Problem description. The result should be an exact copy of the entries below, free of pictures.

Colored object listings
-----
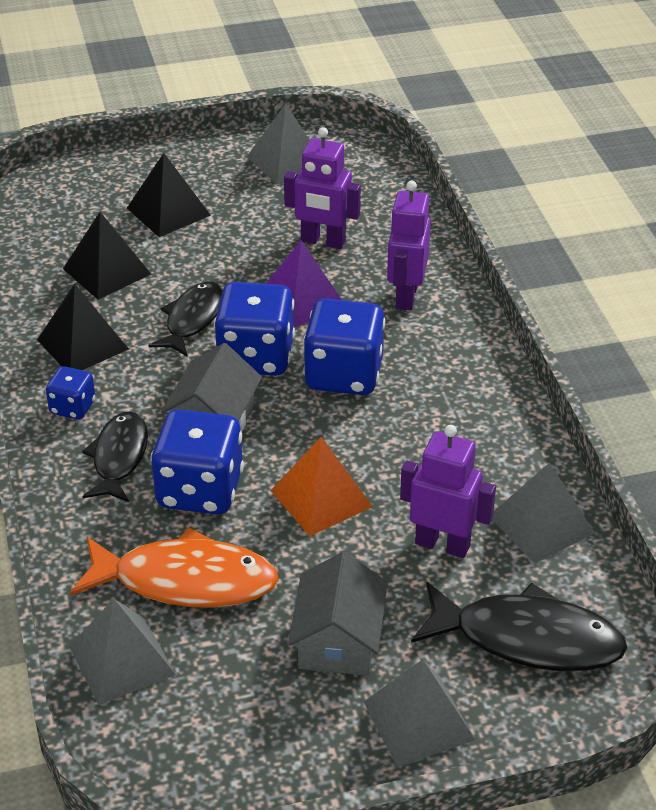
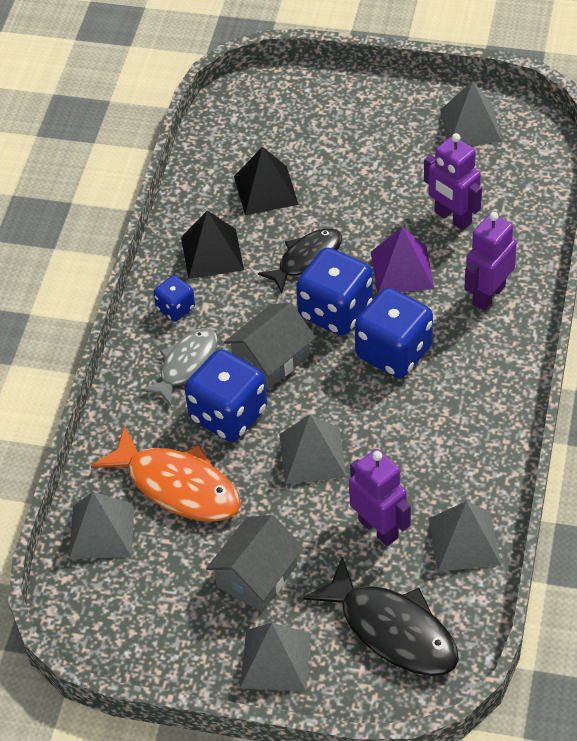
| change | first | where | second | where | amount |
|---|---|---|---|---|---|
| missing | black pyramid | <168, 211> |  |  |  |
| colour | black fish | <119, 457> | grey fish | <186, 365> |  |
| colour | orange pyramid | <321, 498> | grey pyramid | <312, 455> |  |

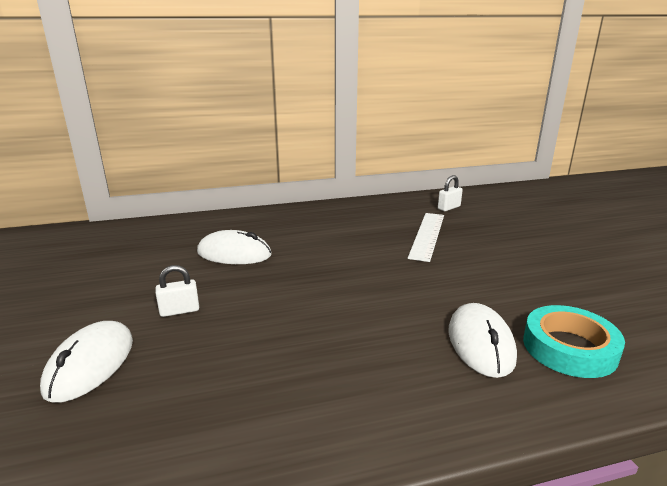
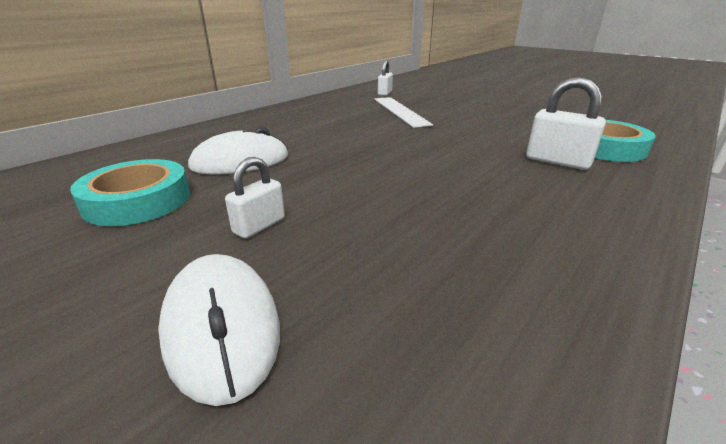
| change | first | where | second | where | amount |
|---|---|---|---|---|---|
| appeared |  |  | turquoise tape | <137, 200> |  |
| exchanged | white mouse | <480, 343> | white padlock | <557, 161> |  |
-----
Answer to this exercise.
| change | first | where | second | where | amount |
|---|---|---|---|---|---|
| missing | black pyramid | <168, 211> |  |  |  |
| colour | black fish | <119, 457> | grey fish | <186, 365> |  |
| colour | orange pyramid | <321, 498> | grey pyramid | <312, 455> |  |

| change | first | where | second | where | amount |
|---|---|---|---|---|---|
| appeared |  |  | turquoise tape | <137, 200> |  |
| exchanged | white mouse | <480, 343> | white padlock | <557, 161> |  |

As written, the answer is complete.